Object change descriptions
•••

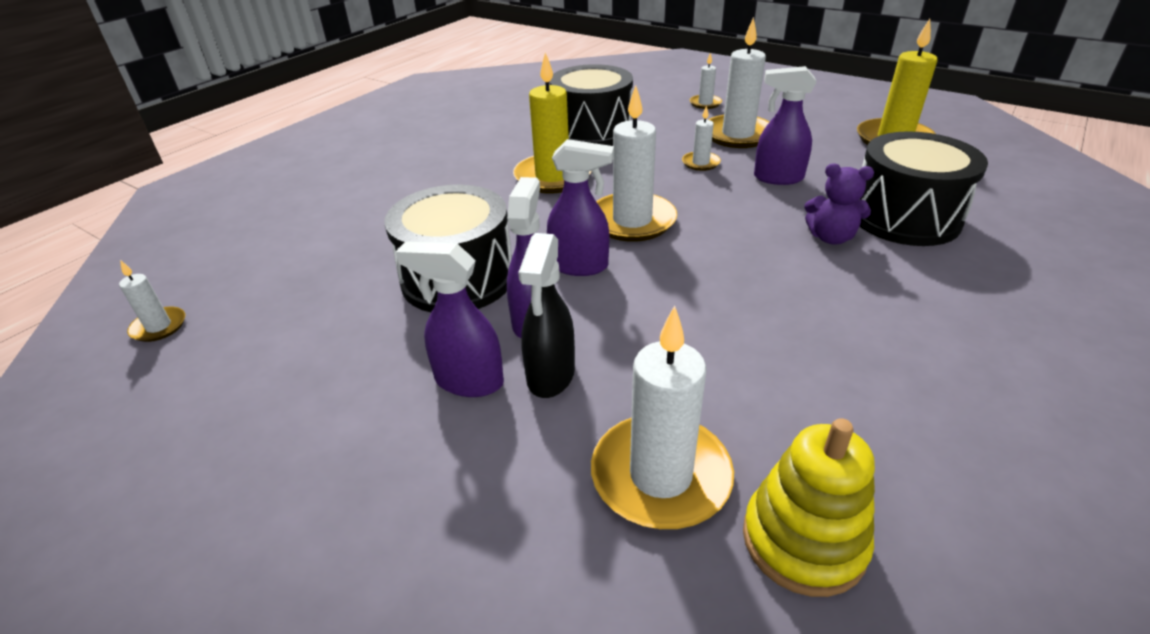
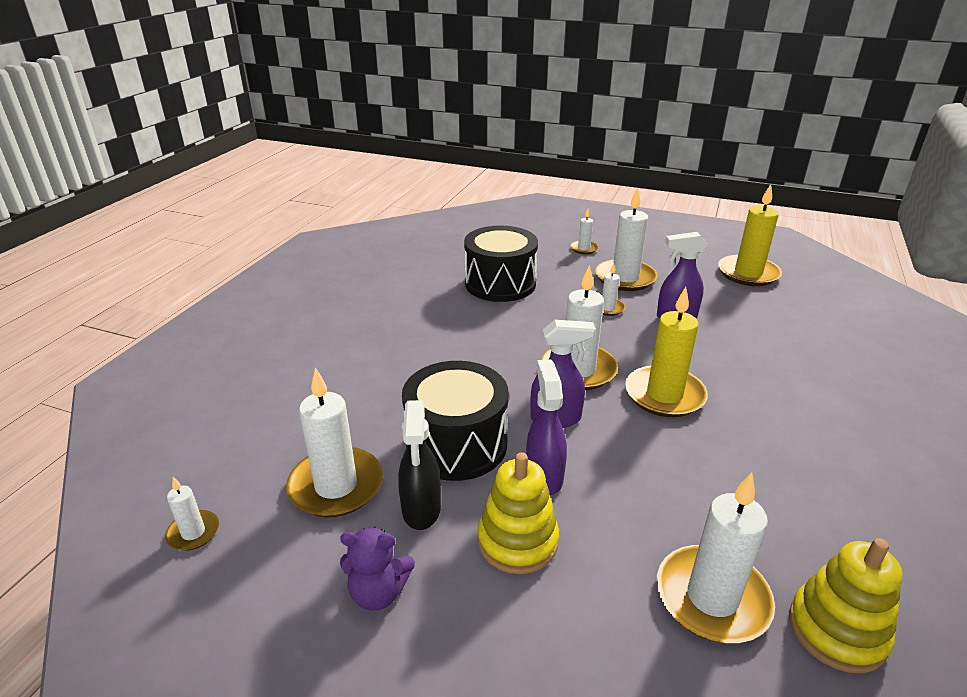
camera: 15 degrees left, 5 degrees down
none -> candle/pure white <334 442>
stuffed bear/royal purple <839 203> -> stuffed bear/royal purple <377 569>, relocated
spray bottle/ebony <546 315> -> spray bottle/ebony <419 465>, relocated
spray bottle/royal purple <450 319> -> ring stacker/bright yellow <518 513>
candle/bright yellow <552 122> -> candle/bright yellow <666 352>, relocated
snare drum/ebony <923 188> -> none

•••

## WHAT IS EXPECTED
Drop the images and quote the entries word for word.

## RESULT FOR THIS TASK
camera: 15 degrees left, 5 degrees down
none -> candle/pure white <334 442>
stuffed bear/royal purple <839 203> -> stuffed bear/royal purple <377 569>, relocated
spray bottle/ebony <546 315> -> spray bottle/ebony <419 465>, relocated
spray bottle/royal purple <450 319> -> ring stacker/bright yellow <518 513>
candle/bright yellow <552 122> -> candle/bright yellow <666 352>, relocated
snare drum/ebony <923 188> -> none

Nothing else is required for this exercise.